● **EXERCISE DIRECTIONS**: A copy is needed of each line in the records that has the word "notebook".

● **MATERIAL PROVIDED**:
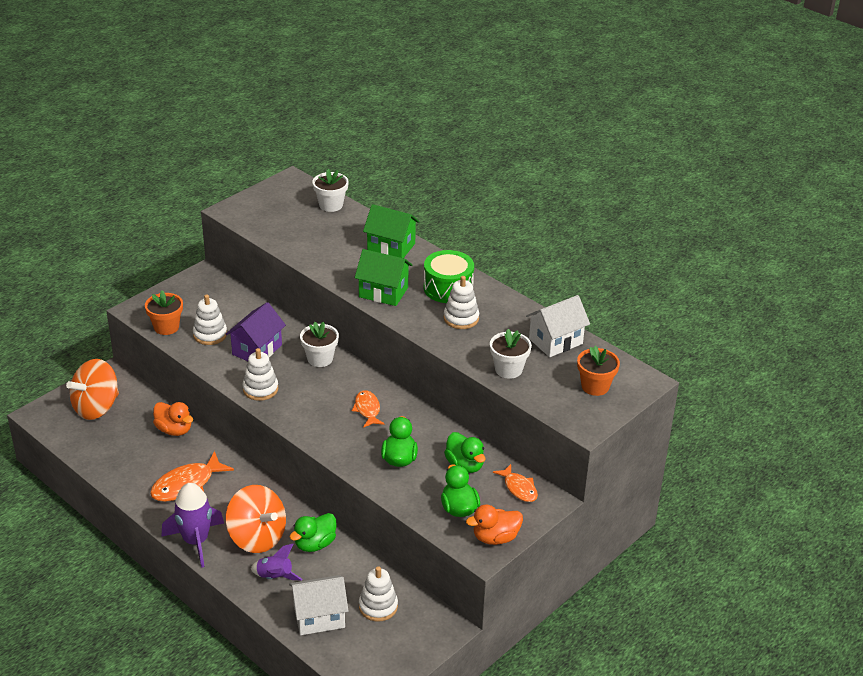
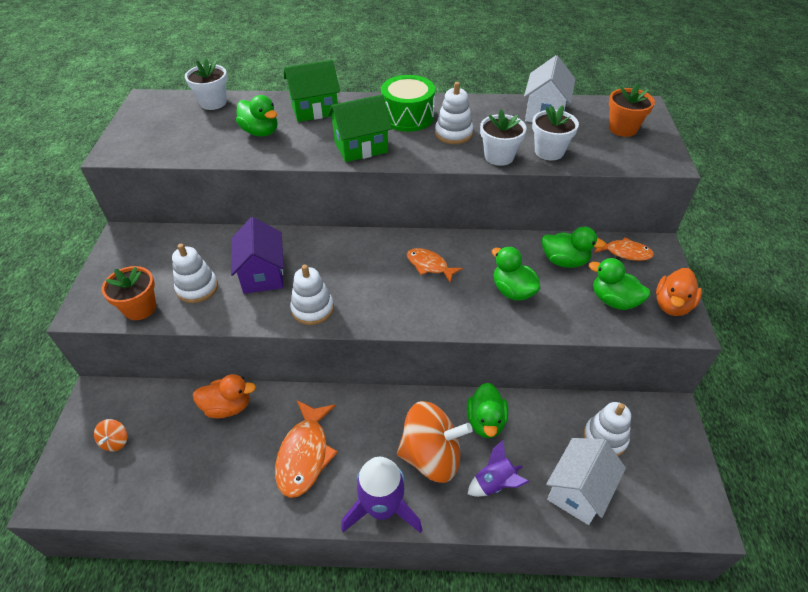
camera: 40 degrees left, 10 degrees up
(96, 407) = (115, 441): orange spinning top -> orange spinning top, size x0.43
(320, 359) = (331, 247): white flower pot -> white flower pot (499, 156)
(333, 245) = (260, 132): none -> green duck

...

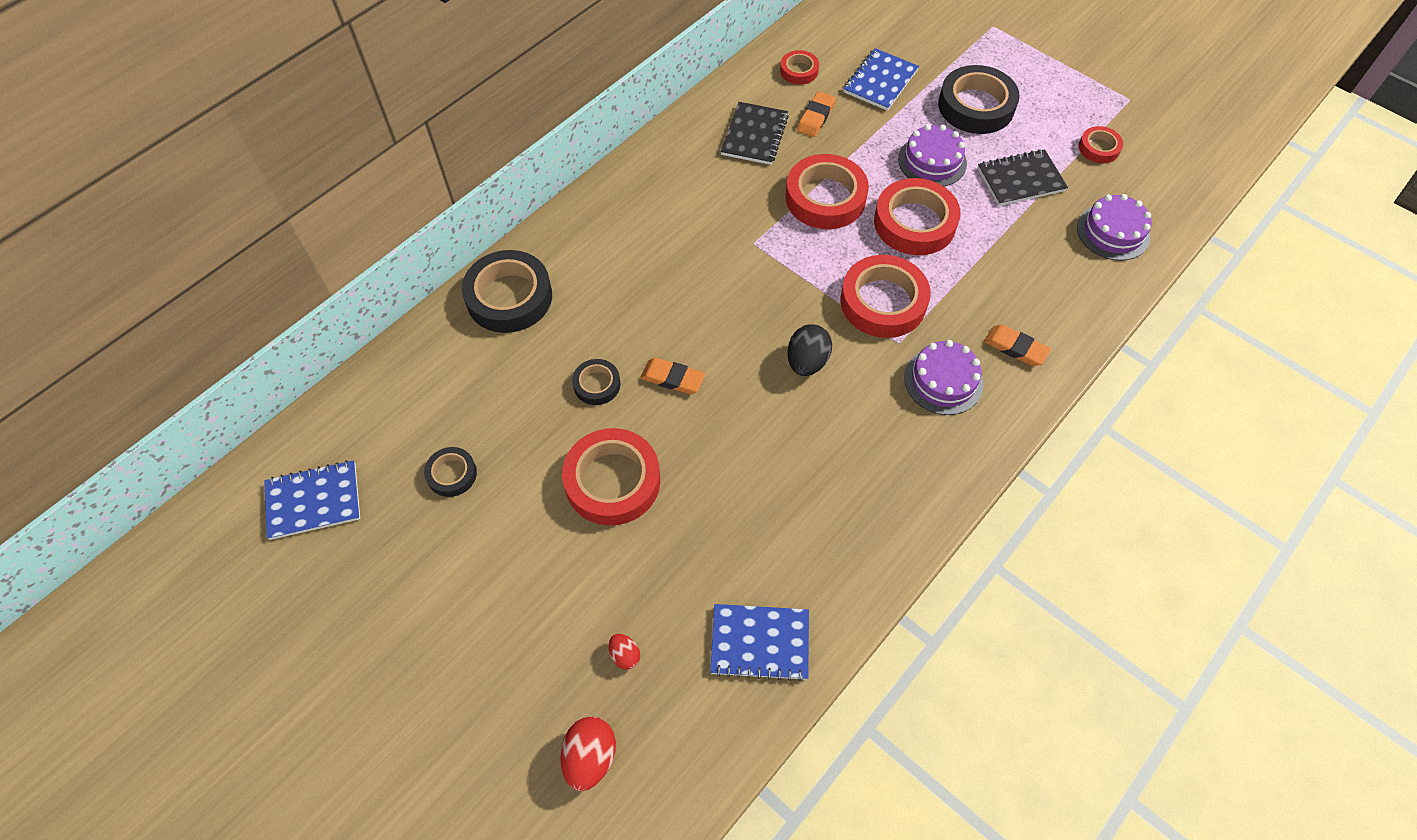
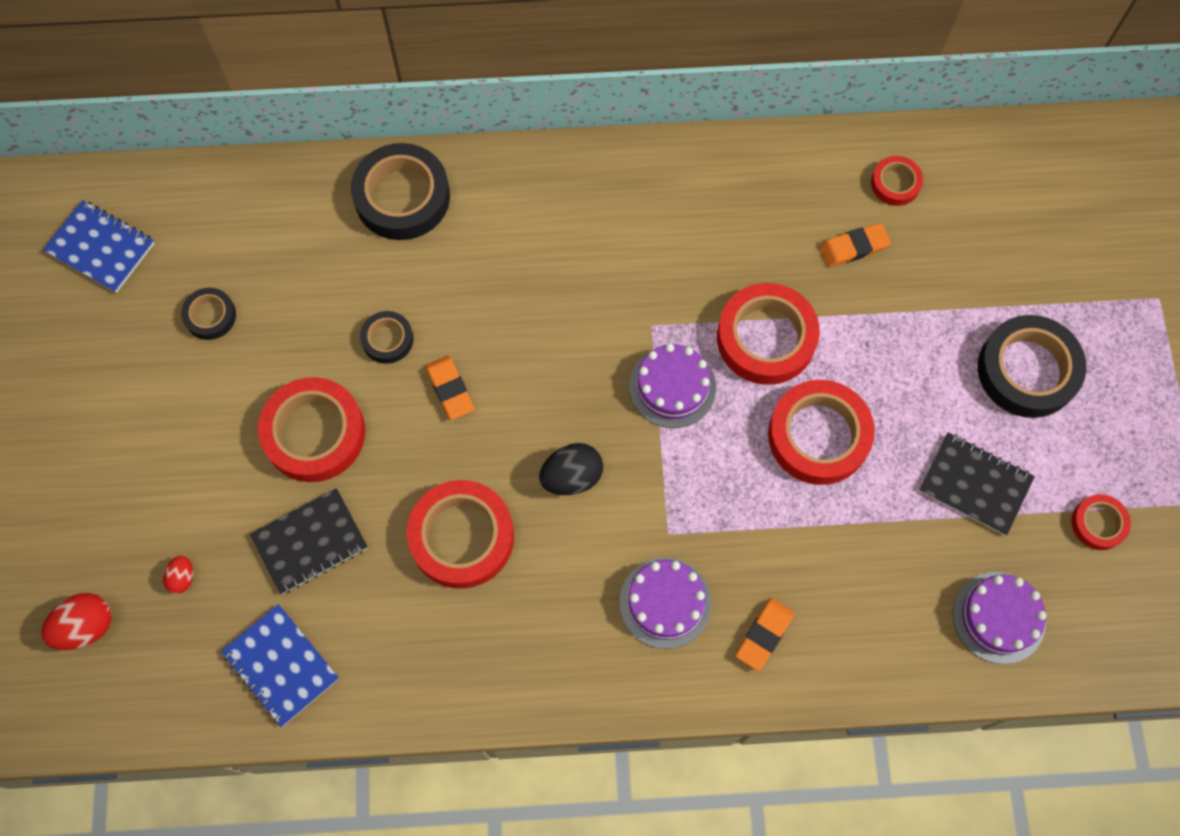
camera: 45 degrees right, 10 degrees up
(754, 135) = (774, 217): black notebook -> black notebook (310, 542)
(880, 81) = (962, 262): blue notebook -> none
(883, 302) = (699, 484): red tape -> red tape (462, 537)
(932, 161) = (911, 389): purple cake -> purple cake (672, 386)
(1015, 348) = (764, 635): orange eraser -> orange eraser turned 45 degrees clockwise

● **RESPONSE**:
(754, 135) = (774, 217): black notebook -> black notebook (310, 542)
(880, 81) = (962, 262): blue notebook -> none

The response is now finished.